> _Problem statement_
Please set down the data word for word; images do not go in the copy.

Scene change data
= = = = = = =
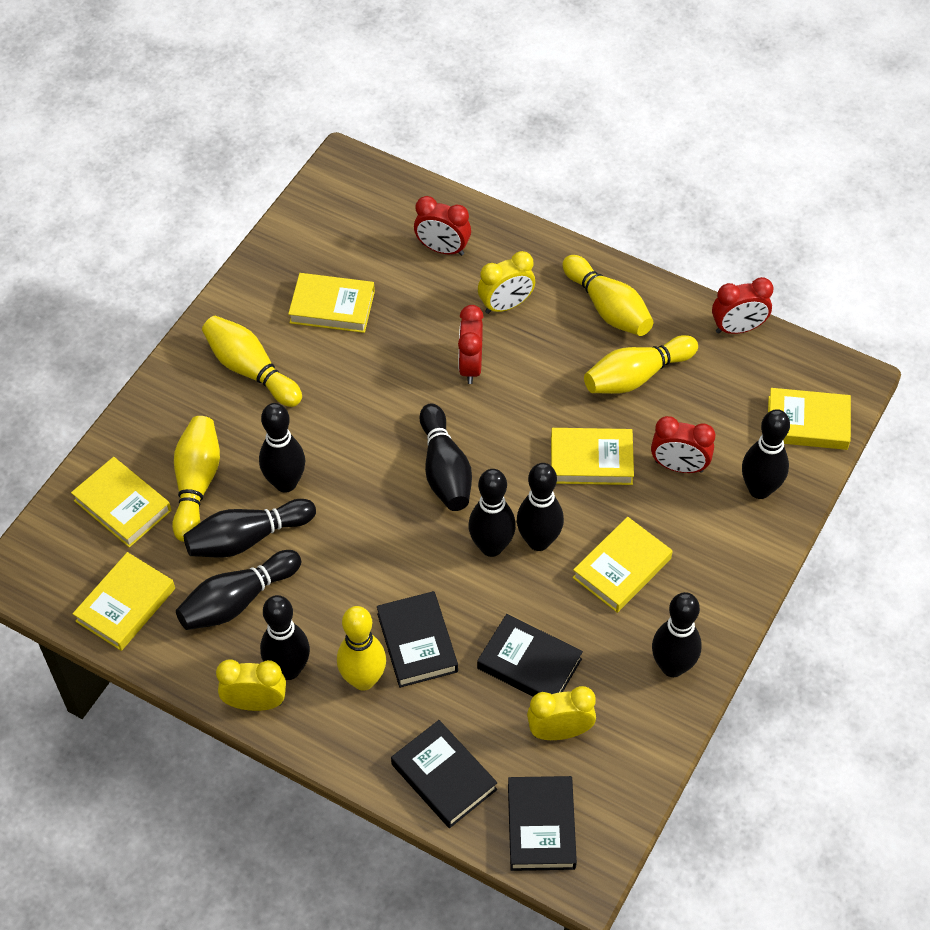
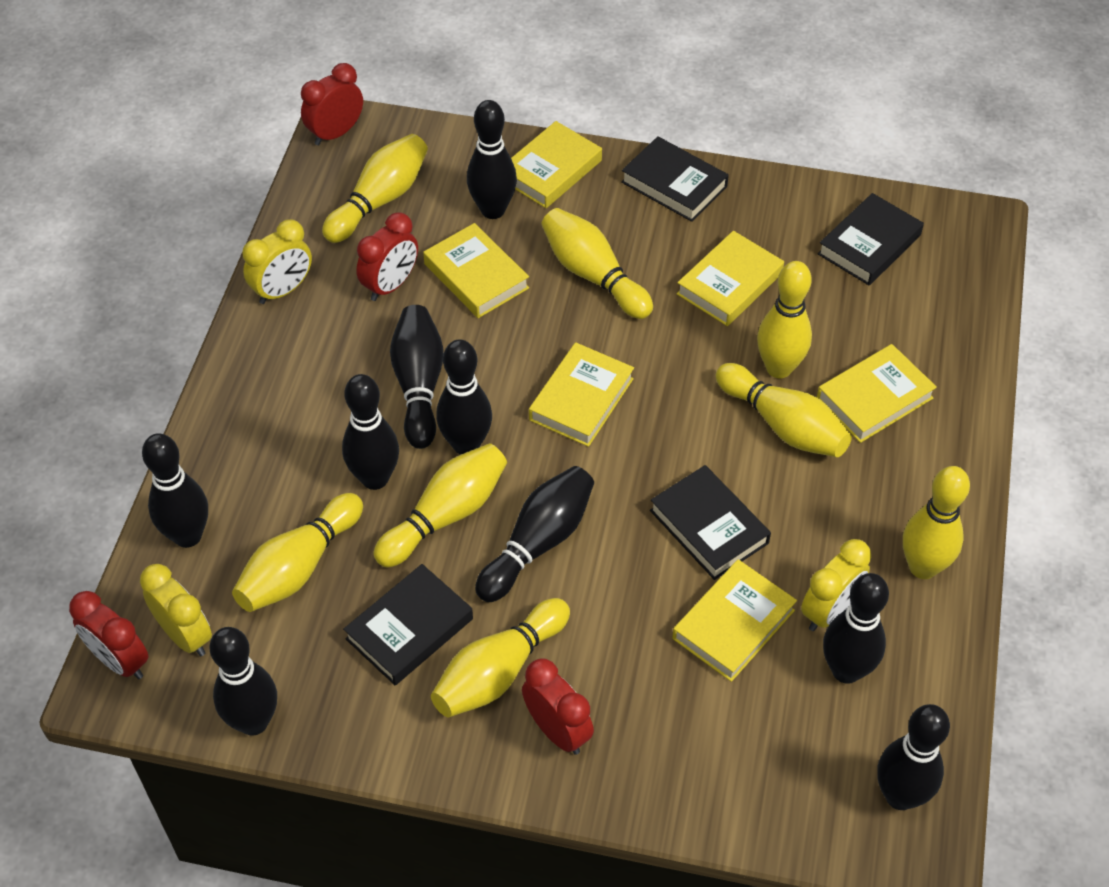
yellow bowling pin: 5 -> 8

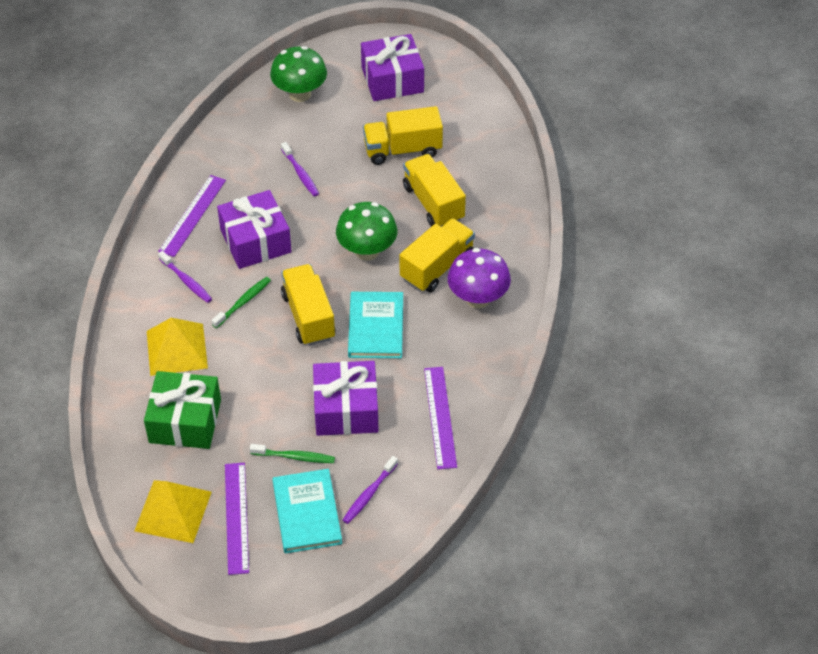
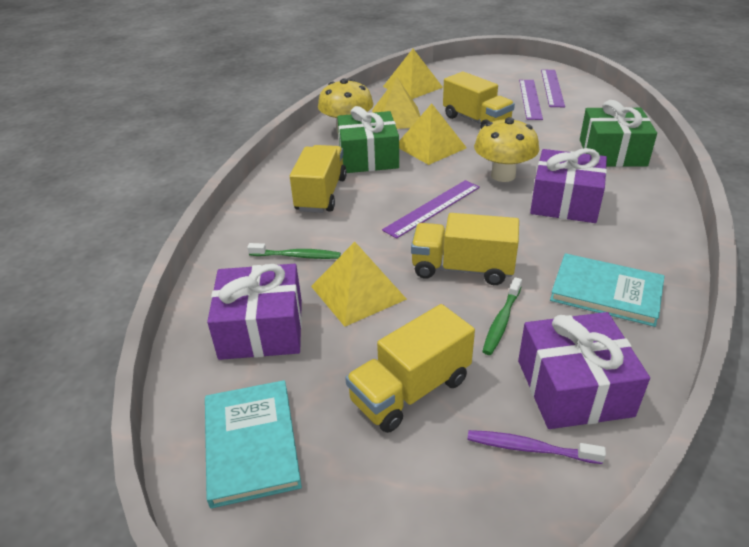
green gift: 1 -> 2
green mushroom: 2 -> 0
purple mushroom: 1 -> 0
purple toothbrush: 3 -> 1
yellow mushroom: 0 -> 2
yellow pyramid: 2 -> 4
= = = = = = =
> _Expected output_
yellow bowling pin: 5 -> 8

green gift: 1 -> 2
green mushroom: 2 -> 0
purple mushroom: 1 -> 0
purple toothbrush: 3 -> 1
yellow mushroom: 0 -> 2
yellow pyramid: 2 -> 4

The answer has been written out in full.